*Exercise aim*. The number of lines below holding the string "white" is the only answer wanted.

*Records for the task*.
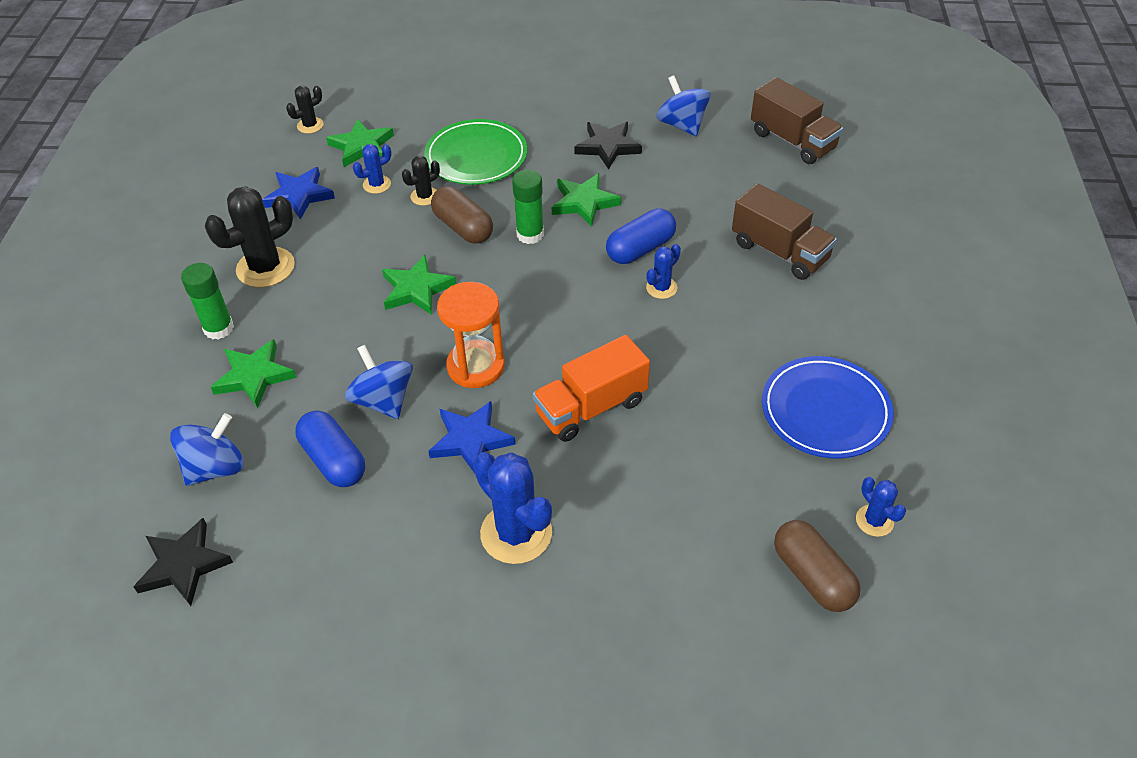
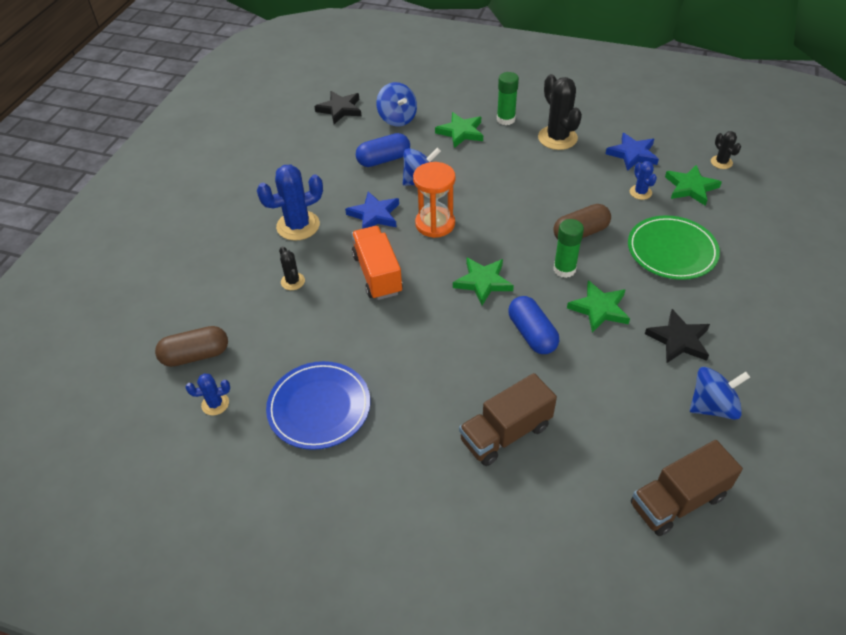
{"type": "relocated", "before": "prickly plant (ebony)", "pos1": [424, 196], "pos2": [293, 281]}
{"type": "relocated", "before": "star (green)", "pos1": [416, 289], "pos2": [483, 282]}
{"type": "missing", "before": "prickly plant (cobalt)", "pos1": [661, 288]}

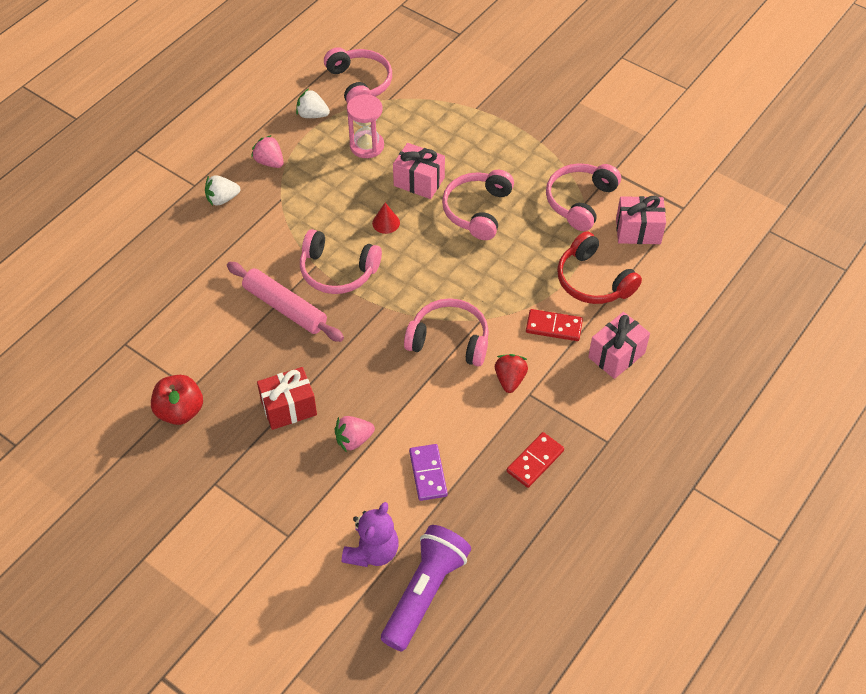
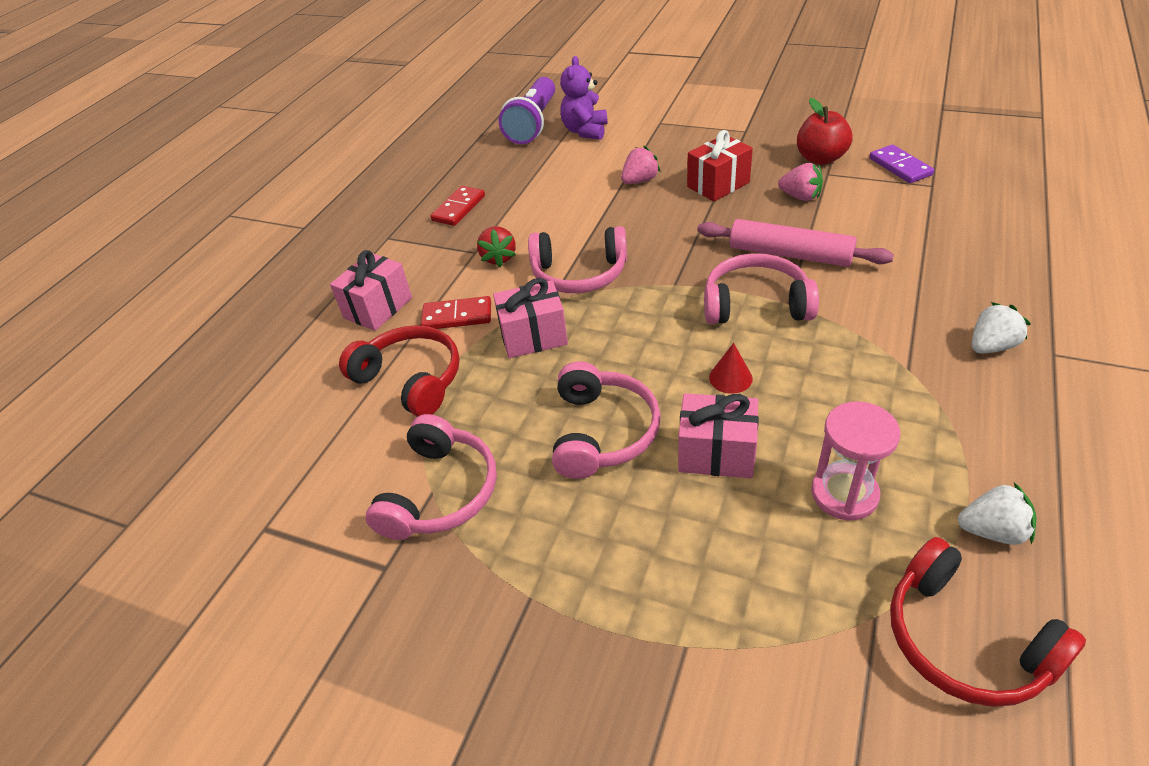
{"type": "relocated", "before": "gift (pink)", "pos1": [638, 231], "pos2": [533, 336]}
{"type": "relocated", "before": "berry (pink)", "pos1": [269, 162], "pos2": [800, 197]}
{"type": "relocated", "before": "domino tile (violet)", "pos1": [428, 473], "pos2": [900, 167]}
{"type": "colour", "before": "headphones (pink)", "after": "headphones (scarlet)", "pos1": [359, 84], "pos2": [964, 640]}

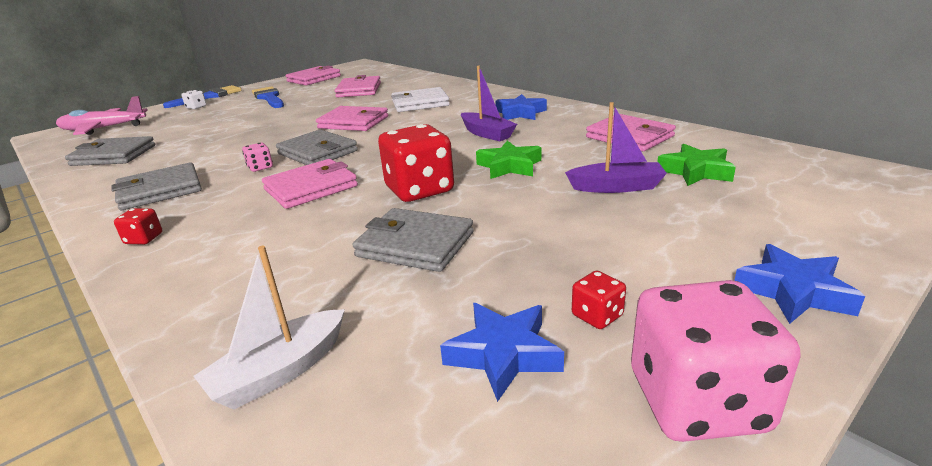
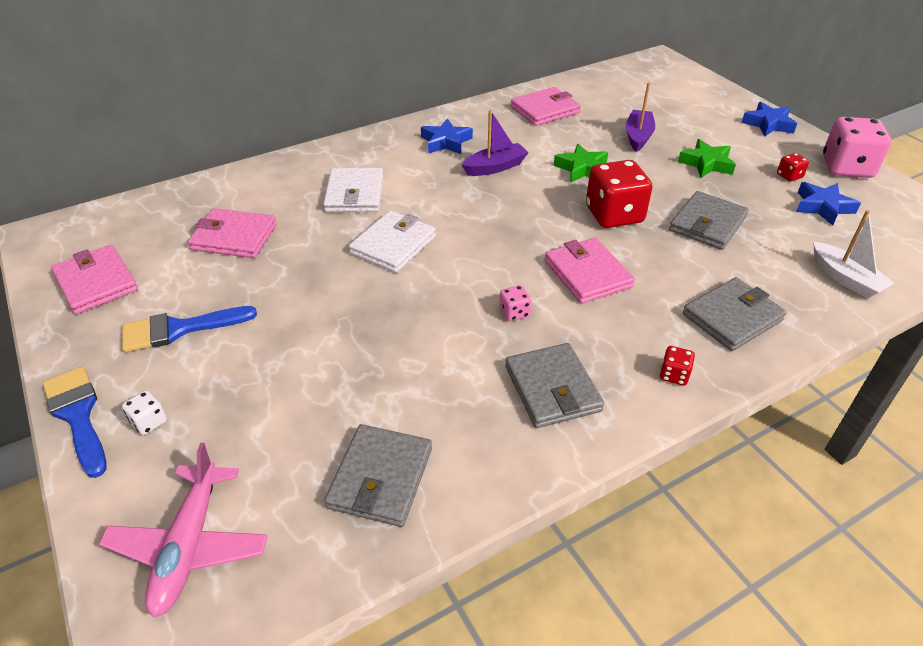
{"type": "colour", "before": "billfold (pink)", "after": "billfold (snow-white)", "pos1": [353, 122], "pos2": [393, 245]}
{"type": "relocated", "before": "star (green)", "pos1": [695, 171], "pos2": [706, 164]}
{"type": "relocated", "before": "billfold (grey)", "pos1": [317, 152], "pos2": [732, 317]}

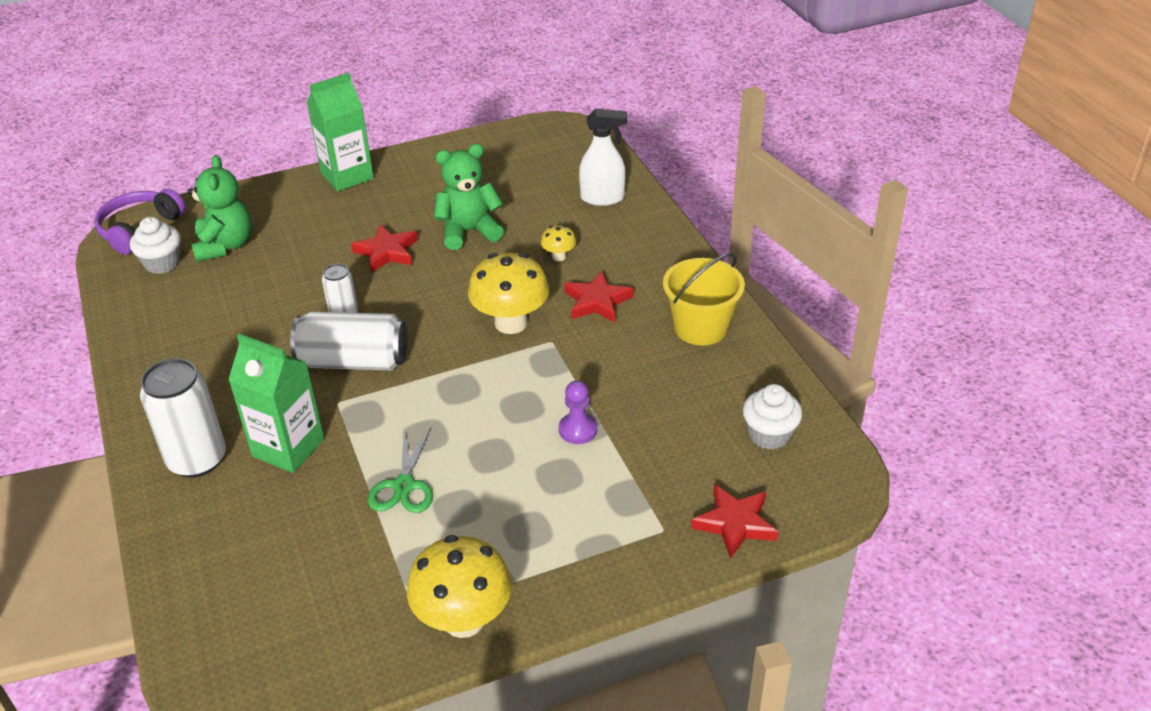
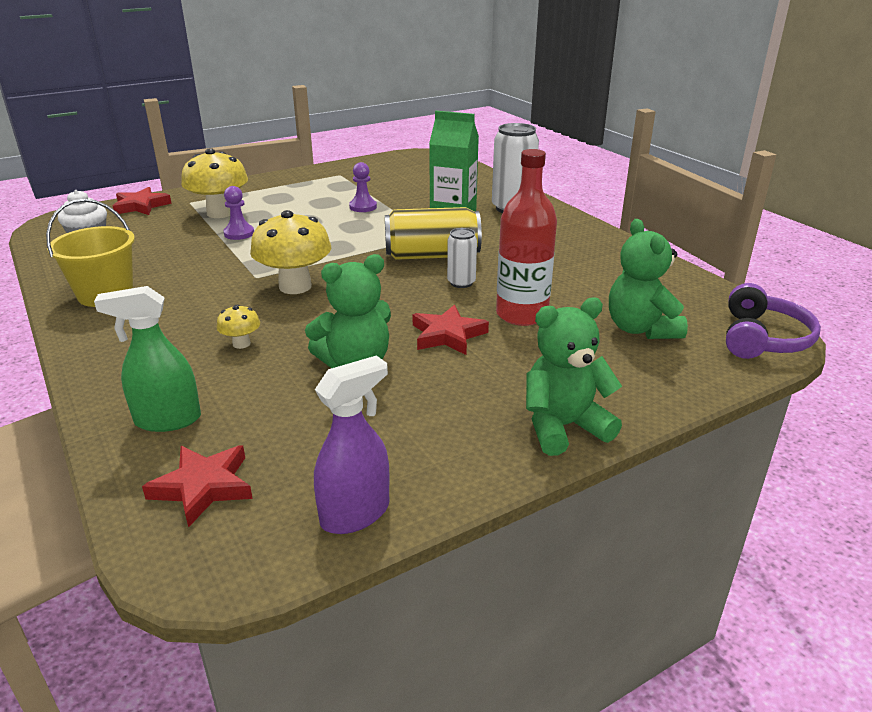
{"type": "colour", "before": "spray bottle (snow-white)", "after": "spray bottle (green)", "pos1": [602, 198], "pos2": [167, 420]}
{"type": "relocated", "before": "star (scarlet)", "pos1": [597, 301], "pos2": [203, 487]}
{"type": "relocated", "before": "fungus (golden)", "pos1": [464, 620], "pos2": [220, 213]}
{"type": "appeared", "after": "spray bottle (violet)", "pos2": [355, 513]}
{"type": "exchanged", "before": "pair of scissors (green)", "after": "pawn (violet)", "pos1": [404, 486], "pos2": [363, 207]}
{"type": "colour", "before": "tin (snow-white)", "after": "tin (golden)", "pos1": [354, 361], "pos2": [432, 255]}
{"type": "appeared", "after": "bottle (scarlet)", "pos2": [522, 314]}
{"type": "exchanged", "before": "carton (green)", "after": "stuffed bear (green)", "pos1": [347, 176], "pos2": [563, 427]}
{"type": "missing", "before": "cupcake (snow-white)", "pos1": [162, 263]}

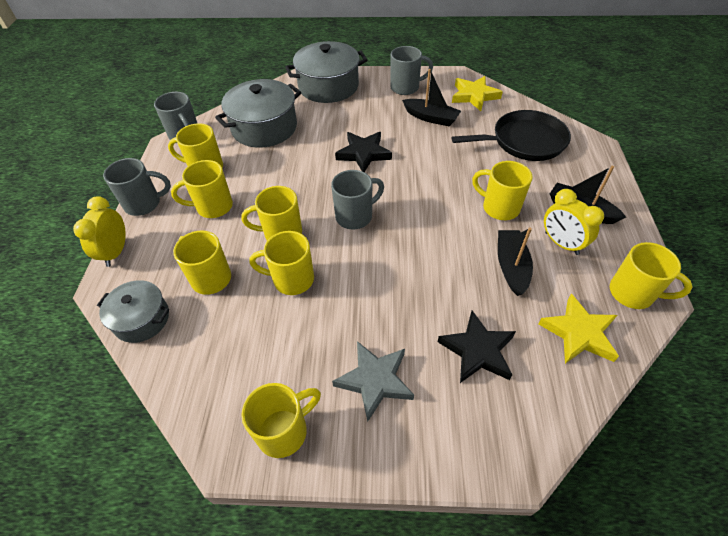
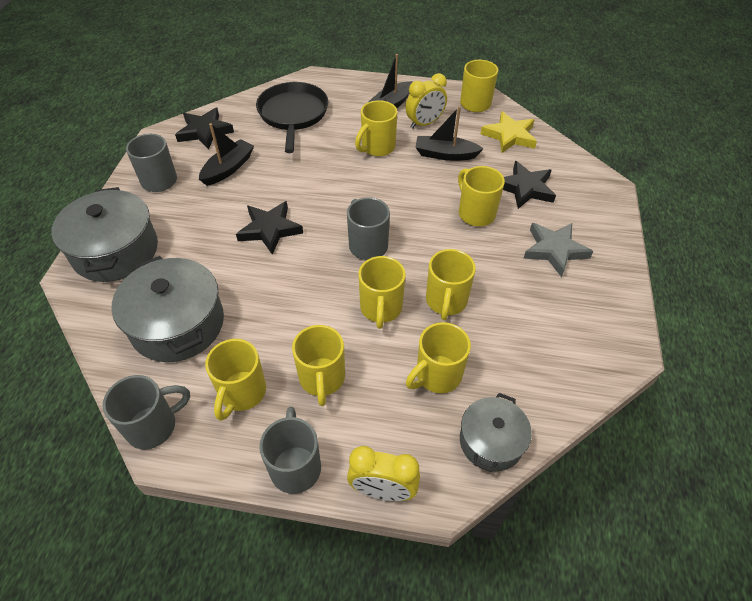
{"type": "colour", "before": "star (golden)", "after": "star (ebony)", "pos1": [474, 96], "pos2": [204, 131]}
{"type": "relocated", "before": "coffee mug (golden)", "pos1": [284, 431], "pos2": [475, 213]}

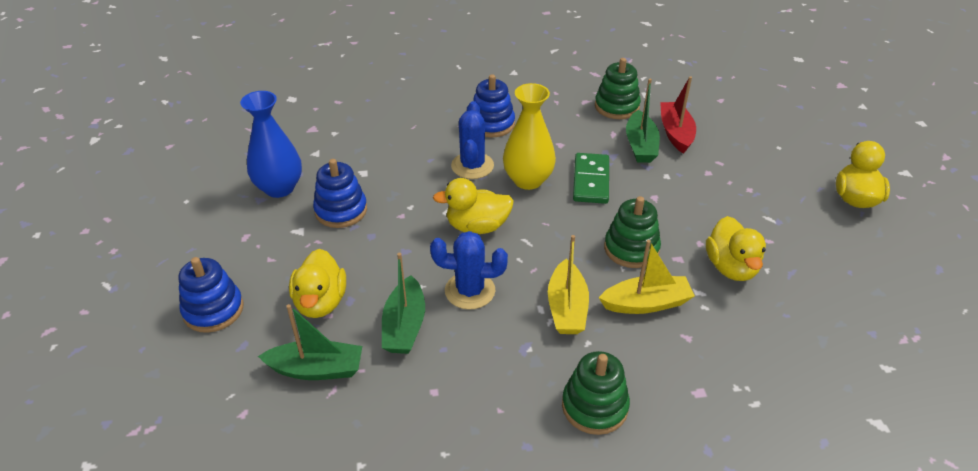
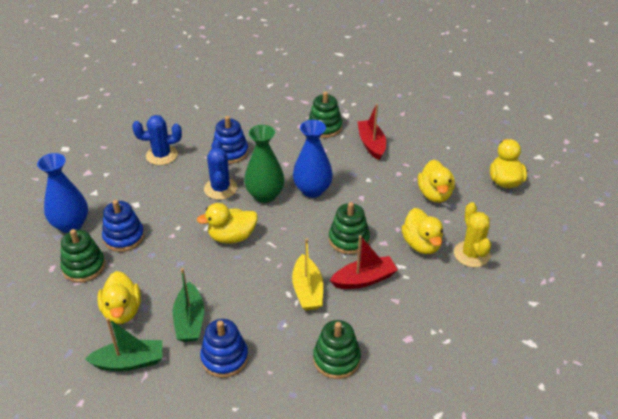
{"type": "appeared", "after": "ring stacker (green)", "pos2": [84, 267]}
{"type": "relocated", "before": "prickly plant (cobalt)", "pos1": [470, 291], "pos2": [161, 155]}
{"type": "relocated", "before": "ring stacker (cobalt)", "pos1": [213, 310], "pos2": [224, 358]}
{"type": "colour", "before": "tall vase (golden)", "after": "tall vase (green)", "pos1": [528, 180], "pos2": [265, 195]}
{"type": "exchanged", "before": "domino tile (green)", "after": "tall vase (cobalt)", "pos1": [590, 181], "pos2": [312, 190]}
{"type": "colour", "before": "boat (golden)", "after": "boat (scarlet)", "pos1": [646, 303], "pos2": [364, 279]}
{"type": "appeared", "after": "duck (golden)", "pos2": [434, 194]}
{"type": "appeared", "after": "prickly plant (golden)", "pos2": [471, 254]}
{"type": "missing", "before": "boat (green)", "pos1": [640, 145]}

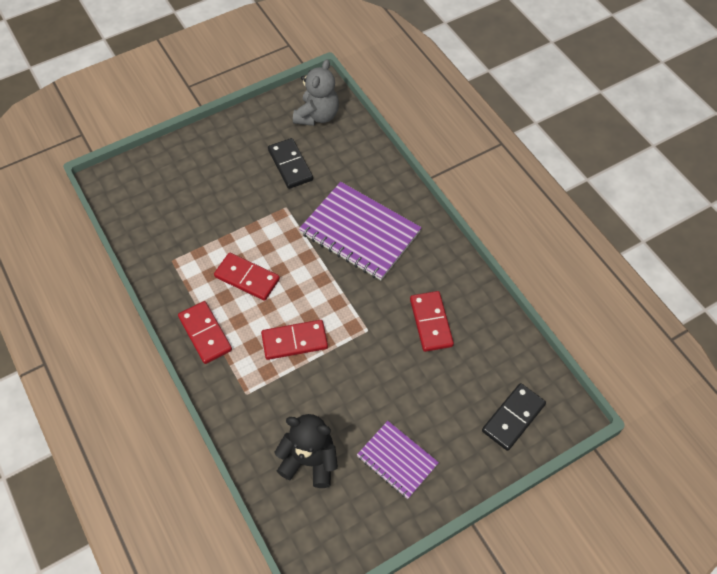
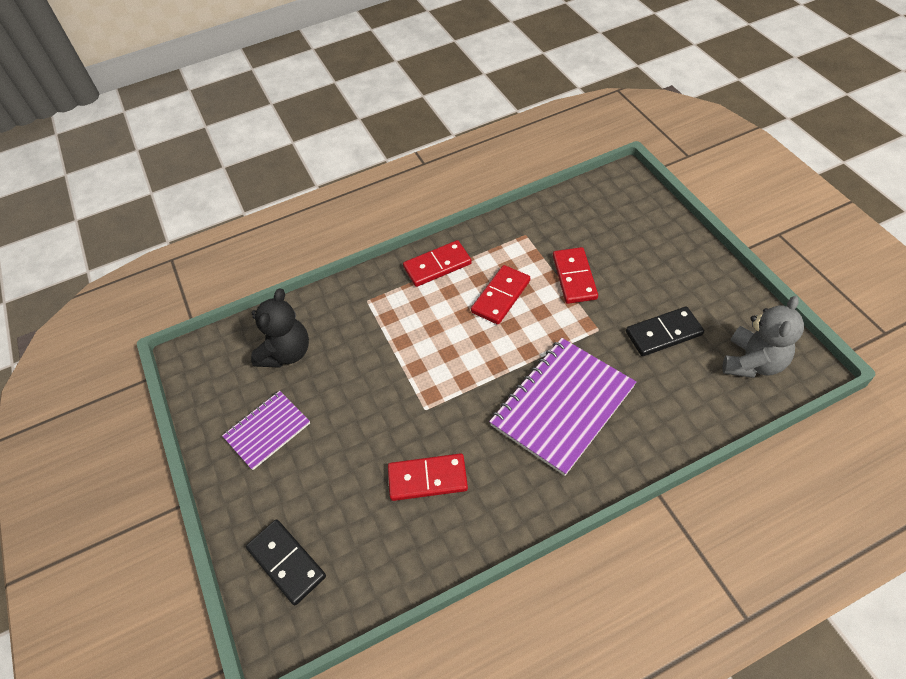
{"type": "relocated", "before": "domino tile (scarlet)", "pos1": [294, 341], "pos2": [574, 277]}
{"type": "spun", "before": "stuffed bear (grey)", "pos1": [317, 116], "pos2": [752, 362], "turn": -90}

*Task output*. 4